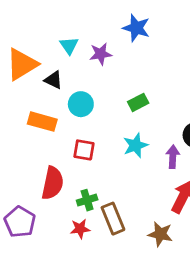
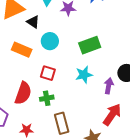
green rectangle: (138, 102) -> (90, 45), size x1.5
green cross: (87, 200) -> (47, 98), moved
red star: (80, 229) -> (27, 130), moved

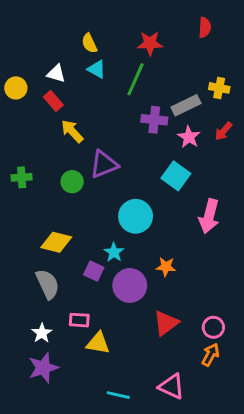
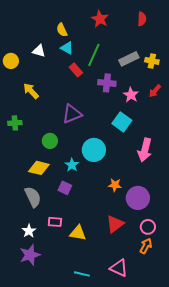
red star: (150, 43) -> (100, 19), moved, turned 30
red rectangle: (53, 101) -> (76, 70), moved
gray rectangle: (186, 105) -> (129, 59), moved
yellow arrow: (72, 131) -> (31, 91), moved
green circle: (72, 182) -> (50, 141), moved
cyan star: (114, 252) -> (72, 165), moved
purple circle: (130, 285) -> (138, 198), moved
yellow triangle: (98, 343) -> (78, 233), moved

### INSTRUCTIONS TO FOLLOW
The answer is the records above, repeated exactly, with no picture in it.

### YOUR RESPONSE
green rectangle: (138, 102) -> (90, 45), size x1.5
green cross: (87, 200) -> (47, 98), moved
red star: (80, 229) -> (27, 130), moved

red star: (150, 43) -> (100, 19), moved, turned 30
red rectangle: (53, 101) -> (76, 70), moved
gray rectangle: (186, 105) -> (129, 59), moved
yellow arrow: (72, 131) -> (31, 91), moved
green circle: (72, 182) -> (50, 141), moved
cyan star: (114, 252) -> (72, 165), moved
purple circle: (130, 285) -> (138, 198), moved
yellow triangle: (98, 343) -> (78, 233), moved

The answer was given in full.